Rows taken from a spatial reasoning dataset:
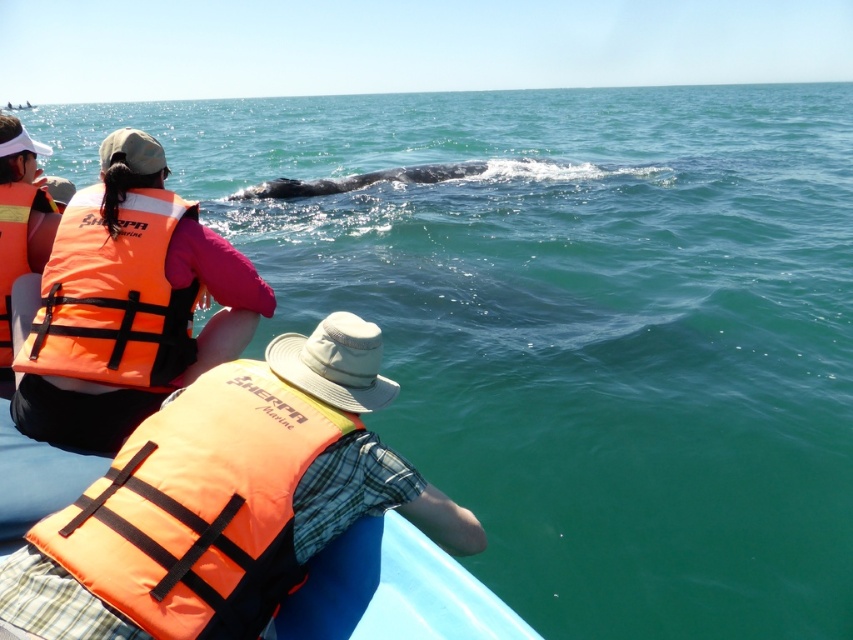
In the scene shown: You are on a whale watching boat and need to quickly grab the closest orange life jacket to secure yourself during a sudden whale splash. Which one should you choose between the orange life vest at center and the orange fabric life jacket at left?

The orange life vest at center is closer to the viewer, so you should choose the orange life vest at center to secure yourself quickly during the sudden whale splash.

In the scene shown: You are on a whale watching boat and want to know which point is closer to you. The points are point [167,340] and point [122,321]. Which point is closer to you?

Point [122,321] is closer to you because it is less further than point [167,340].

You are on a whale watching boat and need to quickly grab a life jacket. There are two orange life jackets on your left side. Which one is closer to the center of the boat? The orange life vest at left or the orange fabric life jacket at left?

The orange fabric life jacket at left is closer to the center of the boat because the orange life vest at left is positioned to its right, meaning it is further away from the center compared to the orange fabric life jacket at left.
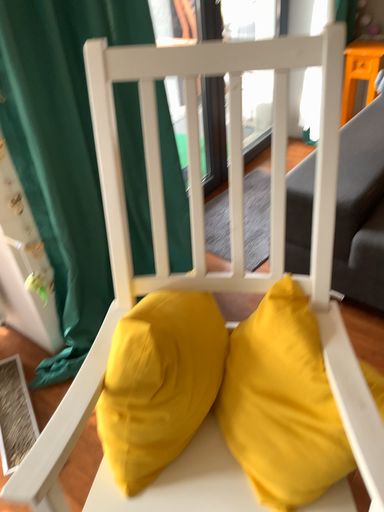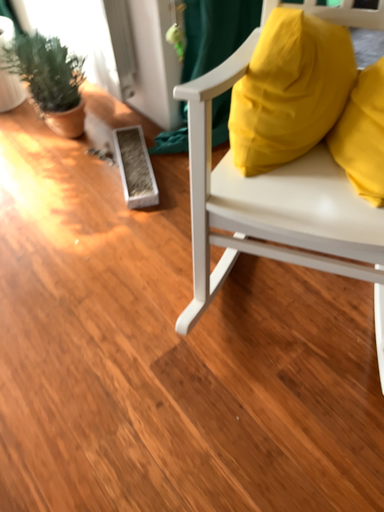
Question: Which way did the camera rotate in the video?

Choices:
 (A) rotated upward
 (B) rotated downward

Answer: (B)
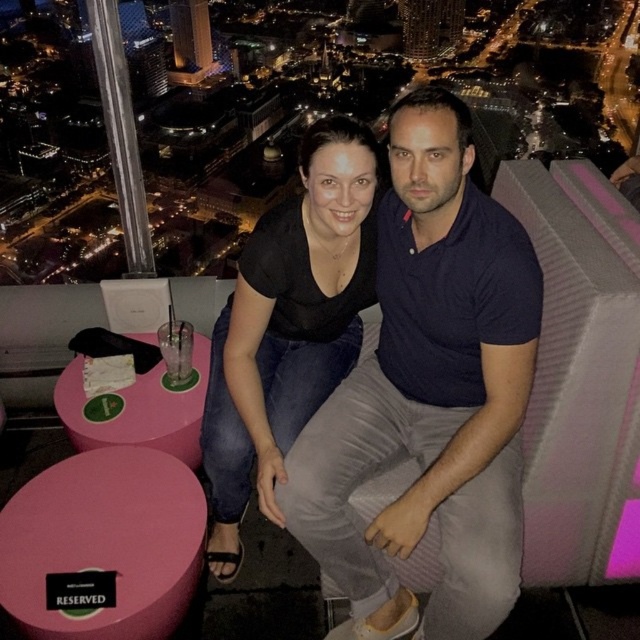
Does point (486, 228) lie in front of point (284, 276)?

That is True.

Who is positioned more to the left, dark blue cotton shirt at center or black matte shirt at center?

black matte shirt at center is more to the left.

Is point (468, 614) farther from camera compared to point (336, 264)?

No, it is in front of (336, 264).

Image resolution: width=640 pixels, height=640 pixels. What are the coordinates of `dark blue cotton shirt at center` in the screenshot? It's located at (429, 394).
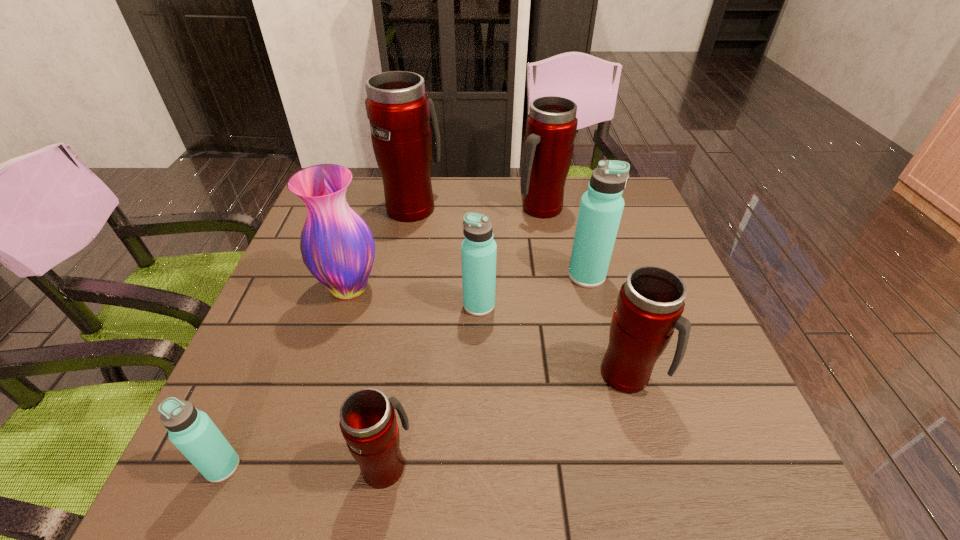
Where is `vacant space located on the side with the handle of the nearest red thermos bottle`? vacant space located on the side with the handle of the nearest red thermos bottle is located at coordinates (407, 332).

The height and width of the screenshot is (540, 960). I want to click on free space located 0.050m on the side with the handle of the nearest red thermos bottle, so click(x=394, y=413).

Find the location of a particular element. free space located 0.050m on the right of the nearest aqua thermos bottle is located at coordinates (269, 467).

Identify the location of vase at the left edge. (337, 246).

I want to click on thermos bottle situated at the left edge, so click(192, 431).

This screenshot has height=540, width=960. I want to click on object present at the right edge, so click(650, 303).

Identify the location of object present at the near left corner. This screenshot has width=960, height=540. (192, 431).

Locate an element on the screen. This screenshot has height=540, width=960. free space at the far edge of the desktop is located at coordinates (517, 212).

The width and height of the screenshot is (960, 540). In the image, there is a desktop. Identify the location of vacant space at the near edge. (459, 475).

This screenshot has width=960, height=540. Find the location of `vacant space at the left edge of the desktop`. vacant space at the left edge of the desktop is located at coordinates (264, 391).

SET PROBLEM
Locate each line in the rows above that contains the string "present", matching case exactly, and copy those lines in full.

REPLY TO THE EXERCISE
This screenshot has height=540, width=960. I want to click on object present at the right edge, so click(650, 303).
Identify the location of object present at the near left corner. This screenshot has width=960, height=540. (192, 431).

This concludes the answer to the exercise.